§ ACTIVITY:
The line holding "door: (42, 133) -> (198, 429), moved" and every line after it through the end of the entries below: retype these exactly and nothing more.

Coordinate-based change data

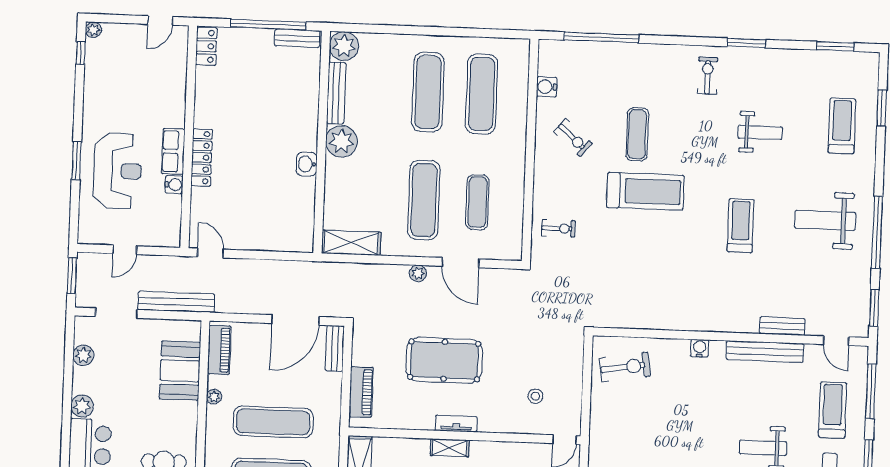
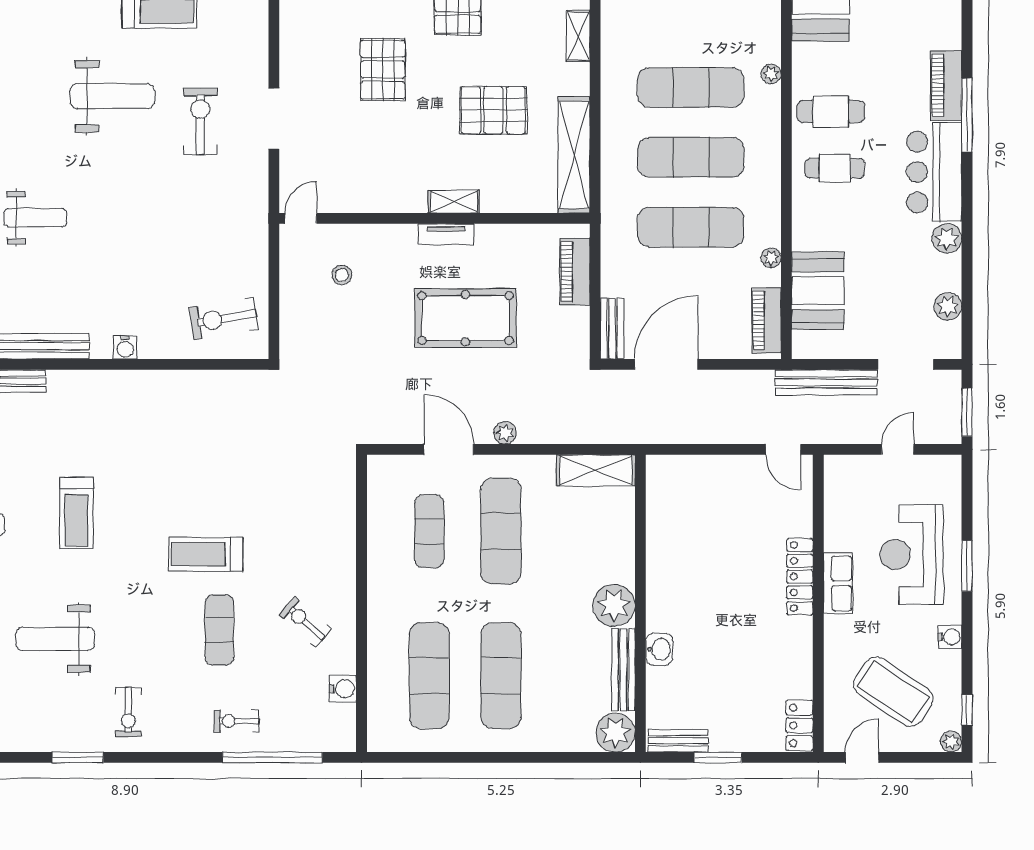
window: (268, 25) -> (718, 757), width x0.47
coffee table: (135, 69) -> (893, 692), added
weight bench: (760, 132) -> (55, 639), width x1.36, depth x1.33
washbasin: (307, 164) -> (659, 649), moved
water cooler: (174, 185) -> (950, 637), moved, turned 180
treadmill: (645, 191) -> (206, 554), width x0.73, depth x0.73
exercise bike: (558, 228) -> (237, 721), moved

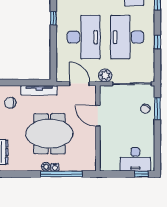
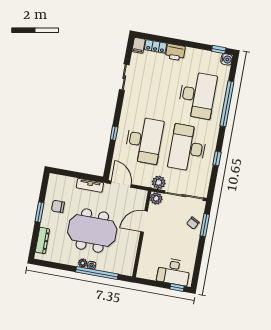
window: (53, 18) -> (114, 133), moved
door: (79, 84) -> (121, 184), moved
tv unit: (39, 90) -> (90, 185), width x0.71
plant: (106, 91) -> (156, 198), added
chair: (10, 103) -> (58, 206), moved
door: (98, 116) -> (144, 221), hinge flipped

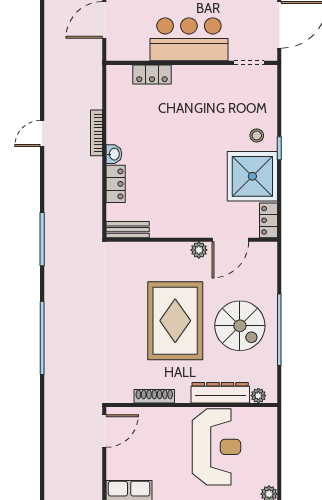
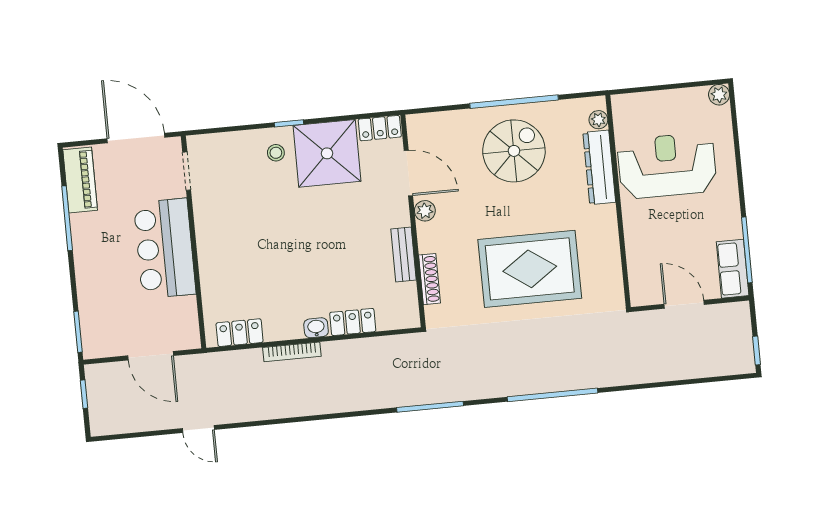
locker: (152, 74) -> (240, 333), moved, turned -90
door: (42, 133) -> (198, 429), moved
bench: (128, 230) -> (404, 255), moved
rug: (175, 321) -> (530, 269), moved
shoe rack: (154, 396) -> (430, 279), moved, turned 180
door: (104, 431) -> (684, 304), moved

§ YOUR SOLUTION:
door: (42, 133) -> (198, 429), moved
bench: (128, 230) -> (404, 255), moved
rug: (175, 321) -> (530, 269), moved
shoe rack: (154, 396) -> (430, 279), moved, turned 180
door: (104, 431) -> (684, 304), moved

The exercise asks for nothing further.